Set down, character for character, everything in the records below from the line holding "SW203: switch (GND, VRAW)" down to the line holding "C6: 2.2uF (0V, VS) -> 10nF (0V, VS)", and no other line.

Input records:

▬▬▬▬▬▬

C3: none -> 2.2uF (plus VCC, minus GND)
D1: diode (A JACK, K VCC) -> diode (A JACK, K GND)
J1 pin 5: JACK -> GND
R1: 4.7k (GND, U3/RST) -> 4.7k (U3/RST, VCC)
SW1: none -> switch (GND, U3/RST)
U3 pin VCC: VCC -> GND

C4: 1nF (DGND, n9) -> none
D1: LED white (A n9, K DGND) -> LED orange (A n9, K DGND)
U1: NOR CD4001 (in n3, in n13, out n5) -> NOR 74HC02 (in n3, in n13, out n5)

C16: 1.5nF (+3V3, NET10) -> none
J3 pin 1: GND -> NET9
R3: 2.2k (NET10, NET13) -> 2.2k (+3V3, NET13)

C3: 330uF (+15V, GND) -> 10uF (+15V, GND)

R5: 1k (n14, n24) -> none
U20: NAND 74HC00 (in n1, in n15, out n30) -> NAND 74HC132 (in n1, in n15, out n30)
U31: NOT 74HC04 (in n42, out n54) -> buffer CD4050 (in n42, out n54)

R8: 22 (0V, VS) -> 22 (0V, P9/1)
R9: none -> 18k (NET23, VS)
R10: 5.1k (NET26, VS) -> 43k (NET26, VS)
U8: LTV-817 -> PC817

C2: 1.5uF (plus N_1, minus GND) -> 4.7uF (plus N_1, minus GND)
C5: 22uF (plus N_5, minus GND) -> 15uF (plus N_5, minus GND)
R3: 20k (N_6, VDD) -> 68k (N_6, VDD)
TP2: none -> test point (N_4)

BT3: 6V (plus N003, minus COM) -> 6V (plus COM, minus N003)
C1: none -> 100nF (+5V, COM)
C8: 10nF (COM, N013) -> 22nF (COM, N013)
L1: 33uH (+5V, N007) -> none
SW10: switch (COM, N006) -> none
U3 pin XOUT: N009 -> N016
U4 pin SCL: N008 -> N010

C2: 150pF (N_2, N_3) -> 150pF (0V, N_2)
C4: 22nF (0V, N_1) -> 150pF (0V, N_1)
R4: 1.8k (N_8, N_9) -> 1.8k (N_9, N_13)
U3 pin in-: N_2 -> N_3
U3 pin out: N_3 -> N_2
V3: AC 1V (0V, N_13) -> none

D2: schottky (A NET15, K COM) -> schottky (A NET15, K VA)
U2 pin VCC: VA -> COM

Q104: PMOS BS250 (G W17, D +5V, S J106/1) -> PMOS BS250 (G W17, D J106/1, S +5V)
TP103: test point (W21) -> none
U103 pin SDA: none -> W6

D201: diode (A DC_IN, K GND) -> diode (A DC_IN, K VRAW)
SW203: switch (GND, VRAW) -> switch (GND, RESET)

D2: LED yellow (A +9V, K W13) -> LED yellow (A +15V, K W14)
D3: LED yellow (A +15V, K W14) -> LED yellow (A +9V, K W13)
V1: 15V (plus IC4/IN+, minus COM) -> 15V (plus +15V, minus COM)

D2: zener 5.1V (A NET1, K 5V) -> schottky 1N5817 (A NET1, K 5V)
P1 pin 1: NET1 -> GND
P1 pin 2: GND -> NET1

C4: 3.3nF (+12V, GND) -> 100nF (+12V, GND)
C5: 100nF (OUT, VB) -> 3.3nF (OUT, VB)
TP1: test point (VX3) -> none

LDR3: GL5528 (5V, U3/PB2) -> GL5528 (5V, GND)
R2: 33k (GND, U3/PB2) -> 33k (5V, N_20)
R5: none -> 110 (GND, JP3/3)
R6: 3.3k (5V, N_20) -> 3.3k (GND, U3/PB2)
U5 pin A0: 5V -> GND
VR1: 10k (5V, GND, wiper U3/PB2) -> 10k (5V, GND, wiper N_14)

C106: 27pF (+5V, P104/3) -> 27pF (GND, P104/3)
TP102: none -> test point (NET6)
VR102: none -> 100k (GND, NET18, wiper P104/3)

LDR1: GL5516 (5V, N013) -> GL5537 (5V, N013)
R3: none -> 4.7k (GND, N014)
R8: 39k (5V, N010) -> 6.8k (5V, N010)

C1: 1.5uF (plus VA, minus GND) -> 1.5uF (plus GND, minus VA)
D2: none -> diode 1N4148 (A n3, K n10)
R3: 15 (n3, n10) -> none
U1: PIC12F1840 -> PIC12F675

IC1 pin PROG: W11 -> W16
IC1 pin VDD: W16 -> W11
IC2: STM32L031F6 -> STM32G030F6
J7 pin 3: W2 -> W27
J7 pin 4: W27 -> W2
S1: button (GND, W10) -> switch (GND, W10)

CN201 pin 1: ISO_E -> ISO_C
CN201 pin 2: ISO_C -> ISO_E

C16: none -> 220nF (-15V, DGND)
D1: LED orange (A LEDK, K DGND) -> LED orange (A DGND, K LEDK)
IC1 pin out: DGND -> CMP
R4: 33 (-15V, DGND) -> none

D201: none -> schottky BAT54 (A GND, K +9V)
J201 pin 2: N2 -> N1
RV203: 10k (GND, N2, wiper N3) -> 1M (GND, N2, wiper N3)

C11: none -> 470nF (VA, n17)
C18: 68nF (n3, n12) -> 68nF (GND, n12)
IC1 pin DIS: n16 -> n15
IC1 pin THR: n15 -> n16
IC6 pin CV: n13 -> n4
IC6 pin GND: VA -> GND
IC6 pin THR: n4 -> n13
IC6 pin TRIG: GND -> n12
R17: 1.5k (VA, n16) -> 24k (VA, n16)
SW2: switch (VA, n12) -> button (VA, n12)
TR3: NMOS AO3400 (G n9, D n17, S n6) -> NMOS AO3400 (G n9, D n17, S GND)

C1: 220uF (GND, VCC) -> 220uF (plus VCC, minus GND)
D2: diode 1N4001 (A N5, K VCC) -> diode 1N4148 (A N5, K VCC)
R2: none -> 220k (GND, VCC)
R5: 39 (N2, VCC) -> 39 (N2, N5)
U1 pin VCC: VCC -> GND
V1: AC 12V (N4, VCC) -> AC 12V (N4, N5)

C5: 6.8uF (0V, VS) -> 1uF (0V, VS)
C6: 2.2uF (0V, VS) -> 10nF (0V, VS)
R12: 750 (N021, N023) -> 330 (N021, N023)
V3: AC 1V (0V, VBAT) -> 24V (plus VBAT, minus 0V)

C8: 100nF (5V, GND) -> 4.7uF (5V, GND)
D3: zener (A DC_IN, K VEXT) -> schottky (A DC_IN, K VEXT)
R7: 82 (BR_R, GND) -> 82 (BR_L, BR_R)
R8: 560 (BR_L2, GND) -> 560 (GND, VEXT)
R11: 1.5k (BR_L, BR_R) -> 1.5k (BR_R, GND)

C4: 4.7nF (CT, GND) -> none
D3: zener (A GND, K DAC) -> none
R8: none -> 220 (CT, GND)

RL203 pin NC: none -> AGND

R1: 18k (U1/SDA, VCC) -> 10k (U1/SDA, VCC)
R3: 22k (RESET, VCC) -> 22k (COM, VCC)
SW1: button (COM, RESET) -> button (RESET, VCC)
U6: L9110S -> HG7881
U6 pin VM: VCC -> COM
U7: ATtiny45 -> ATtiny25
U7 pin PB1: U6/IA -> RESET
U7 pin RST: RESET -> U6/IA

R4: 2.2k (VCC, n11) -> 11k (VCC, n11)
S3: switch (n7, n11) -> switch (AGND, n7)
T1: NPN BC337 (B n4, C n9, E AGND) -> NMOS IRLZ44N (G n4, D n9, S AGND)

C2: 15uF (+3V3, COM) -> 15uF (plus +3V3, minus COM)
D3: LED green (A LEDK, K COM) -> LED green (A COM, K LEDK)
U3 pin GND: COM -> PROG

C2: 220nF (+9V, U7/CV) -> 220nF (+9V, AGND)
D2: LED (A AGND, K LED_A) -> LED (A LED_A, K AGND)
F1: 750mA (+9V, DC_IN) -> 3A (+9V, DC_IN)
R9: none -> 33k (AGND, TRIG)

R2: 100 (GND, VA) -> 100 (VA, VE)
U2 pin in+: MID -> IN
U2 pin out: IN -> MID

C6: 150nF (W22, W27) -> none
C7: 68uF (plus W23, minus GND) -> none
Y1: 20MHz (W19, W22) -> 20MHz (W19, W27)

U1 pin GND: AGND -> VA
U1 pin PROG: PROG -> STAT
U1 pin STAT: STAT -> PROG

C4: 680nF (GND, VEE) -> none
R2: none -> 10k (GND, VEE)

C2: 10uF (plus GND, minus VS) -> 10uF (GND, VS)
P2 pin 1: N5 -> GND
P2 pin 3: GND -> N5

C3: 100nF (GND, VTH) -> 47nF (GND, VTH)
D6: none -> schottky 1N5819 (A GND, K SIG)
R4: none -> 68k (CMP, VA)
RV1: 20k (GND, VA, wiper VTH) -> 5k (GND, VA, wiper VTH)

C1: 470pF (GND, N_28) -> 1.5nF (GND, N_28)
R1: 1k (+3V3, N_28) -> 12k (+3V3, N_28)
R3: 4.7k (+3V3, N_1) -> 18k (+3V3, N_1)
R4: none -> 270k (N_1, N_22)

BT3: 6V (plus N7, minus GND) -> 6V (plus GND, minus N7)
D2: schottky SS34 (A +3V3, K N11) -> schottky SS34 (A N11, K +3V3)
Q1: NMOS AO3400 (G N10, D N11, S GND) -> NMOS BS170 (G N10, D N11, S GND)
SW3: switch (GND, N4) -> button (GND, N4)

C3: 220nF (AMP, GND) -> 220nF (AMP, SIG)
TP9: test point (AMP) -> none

▬▬▬▬▬▬

Response:
SW203: switch (GND, VRAW) -> switch (GND, RESET)

D2: LED yellow (A +9V, K W13) -> LED yellow (A +15V, K W14)
D3: LED yellow (A +15V, K W14) -> LED yellow (A +9V, K W13)
V1: 15V (plus IC4/IN+, minus COM) -> 15V (plus +15V, minus COM)

D2: zener 5.1V (A NET1, K 5V) -> schottky 1N5817 (A NET1, K 5V)
P1 pin 1: NET1 -> GND
P1 pin 2: GND -> NET1

C4: 3.3nF (+12V, GND) -> 100nF (+12V, GND)
C5: 100nF (OUT, VB) -> 3.3nF (OUT, VB)
TP1: test point (VX3) -> none

LDR3: GL5528 (5V, U3/PB2) -> GL5528 (5V, GND)
R2: 33k (GND, U3/PB2) -> 33k (5V, N_20)
R5: none -> 110 (GND, JP3/3)
R6: 3.3k (5V, N_20) -> 3.3k (GND, U3/PB2)
U5 pin A0: 5V -> GND
VR1: 10k (5V, GND, wiper U3/PB2) -> 10k (5V, GND, wiper N_14)

C106: 27pF (+5V, P104/3) -> 27pF (GND, P104/3)
TP102: none -> test point (NET6)
VR102: none -> 100k (GND, NET18, wiper P104/3)

LDR1: GL5516 (5V, N013) -> GL5537 (5V, N013)
R3: none -> 4.7k (GND, N014)
R8: 39k (5V, N010) -> 6.8k (5V, N010)

C1: 1.5uF (plus VA, minus GND) -> 1.5uF (plus GND, minus VA)
D2: none -> diode 1N4148 (A n3, K n10)
R3: 15 (n3, n10) -> none
U1: PIC12F1840 -> PIC12F675

IC1 pin PROG: W11 -> W16
IC1 pin VDD: W16 -> W11
IC2: STM32L031F6 -> STM32G030F6
J7 pin 3: W2 -> W27
J7 pin 4: W27 -> W2
S1: button (GND, W10) -> switch (GND, W10)

CN201 pin 1: ISO_E -> ISO_C
CN201 pin 2: ISO_C -> ISO_E

C16: none -> 220nF (-15V, DGND)
D1: LED orange (A LEDK, K DGND) -> LED orange (A DGND, K LEDK)
IC1 pin out: DGND -> CMP
R4: 33 (-15V, DGND) -> none

D201: none -> schottky BAT54 (A GND, K +9V)
J201 pin 2: N2 -> N1
RV203: 10k (GND, N2, wiper N3) -> 1M (GND, N2, wiper N3)

C11: none -> 470nF (VA, n17)
C18: 68nF (n3, n12) -> 68nF (GND, n12)
IC1 pin DIS: n16 -> n15
IC1 pin THR: n15 -> n16
IC6 pin CV: n13 -> n4
IC6 pin GND: VA -> GND
IC6 pin THR: n4 -> n13
IC6 pin TRIG: GND -> n12
R17: 1.5k (VA, n16) -> 24k (VA, n16)
SW2: switch (VA, n12) -> button (VA, n12)
TR3: NMOS AO3400 (G n9, D n17, S n6) -> NMOS AO3400 (G n9, D n17, S GND)

C1: 220uF (GND, VCC) -> 220uF (plus VCC, minus GND)
D2: diode 1N4001 (A N5, K VCC) -> diode 1N4148 (A N5, K VCC)
R2: none -> 220k (GND, VCC)
R5: 39 (N2, VCC) -> 39 (N2, N5)
U1 pin VCC: VCC -> GND
V1: AC 12V (N4, VCC) -> AC 12V (N4, N5)

C5: 6.8uF (0V, VS) -> 1uF (0V, VS)
C6: 2.2uF (0V, VS) -> 10nF (0V, VS)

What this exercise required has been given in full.